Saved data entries
++++++++++++++++++++
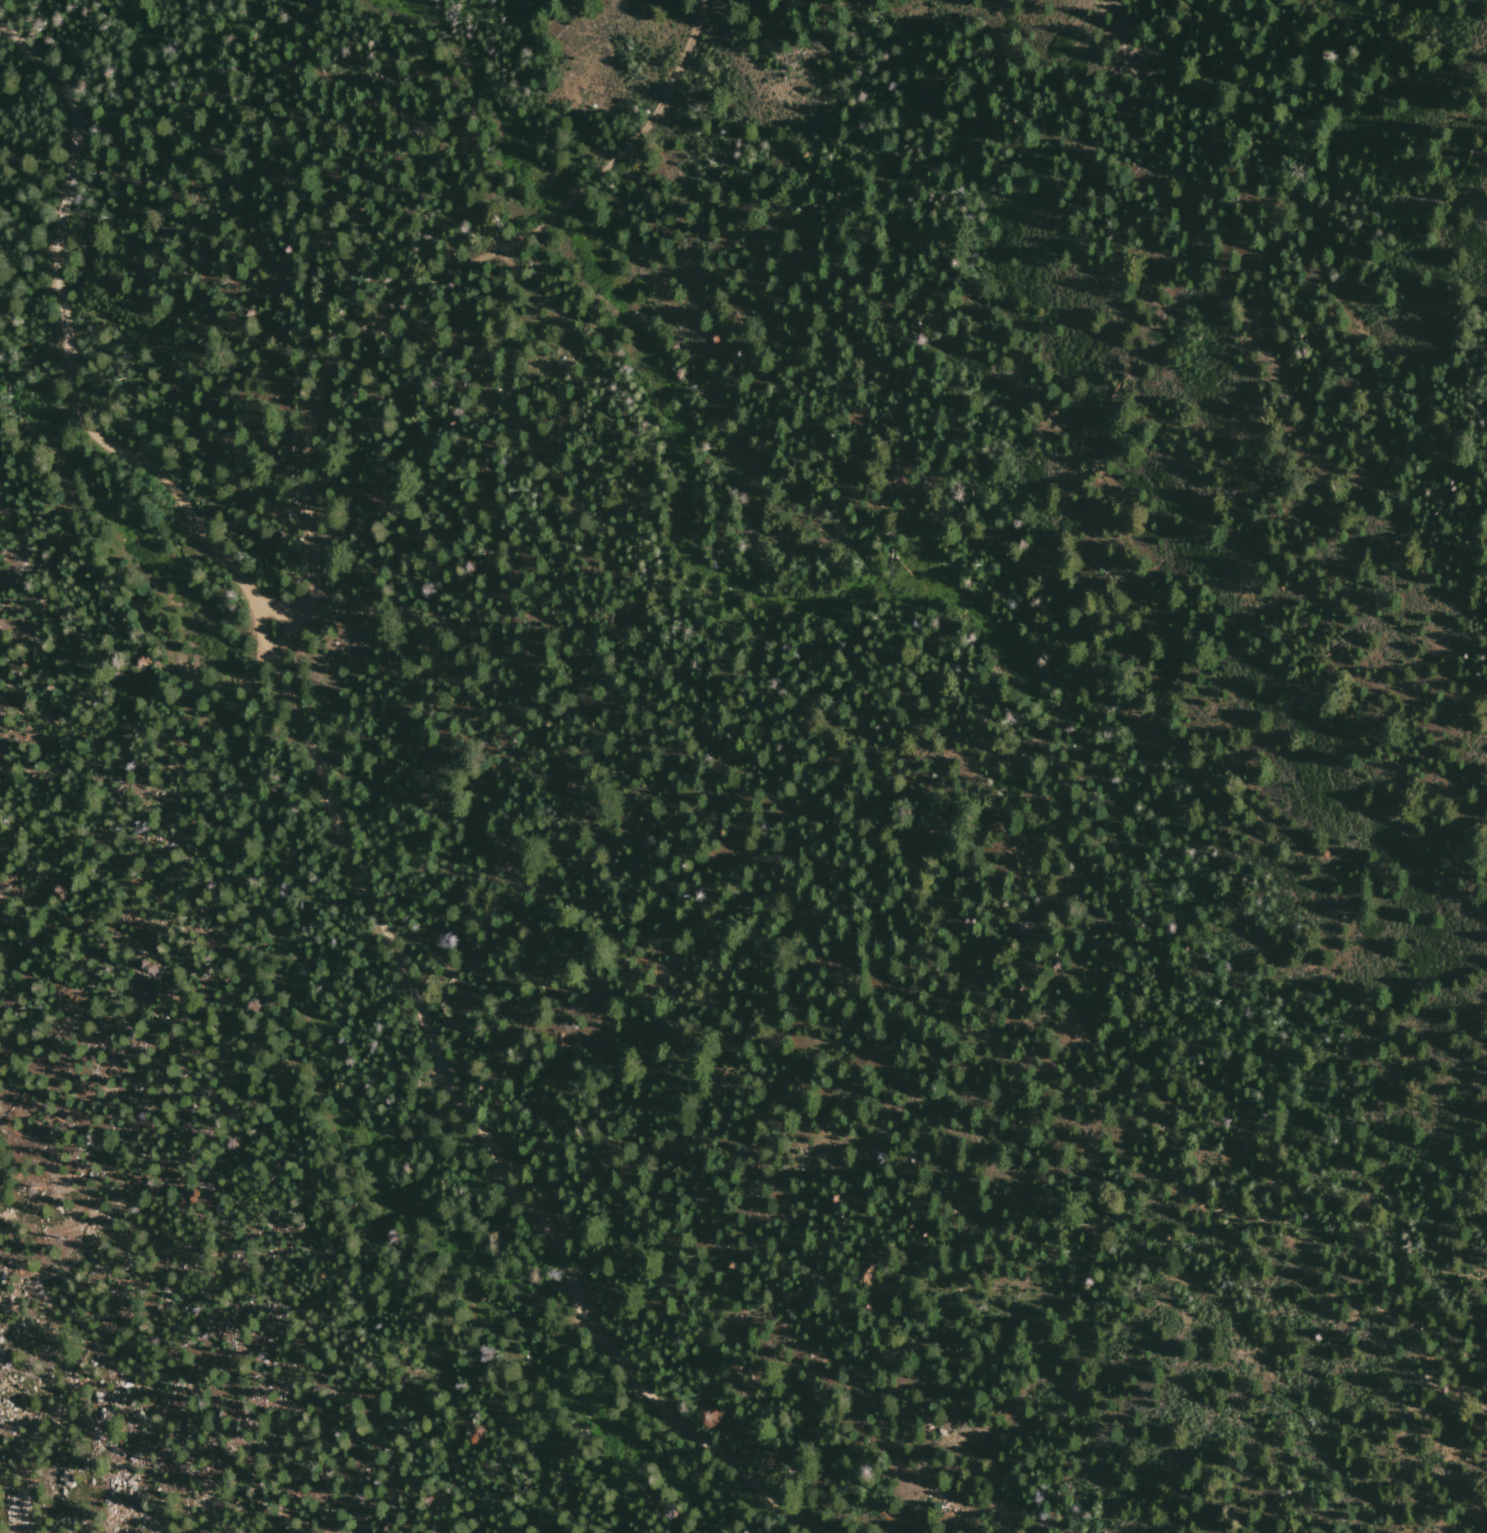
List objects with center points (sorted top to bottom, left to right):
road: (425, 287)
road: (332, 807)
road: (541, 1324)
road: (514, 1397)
++++++++++++++++++++
### EXERCISE PROMPT
Write out every line above exactly, minus images.

### WRITTEN ANSWER
List objects with center points (sorted top to bottom, left to right):
road: (425, 287)
road: (332, 807)
road: (541, 1324)
road: (514, 1397)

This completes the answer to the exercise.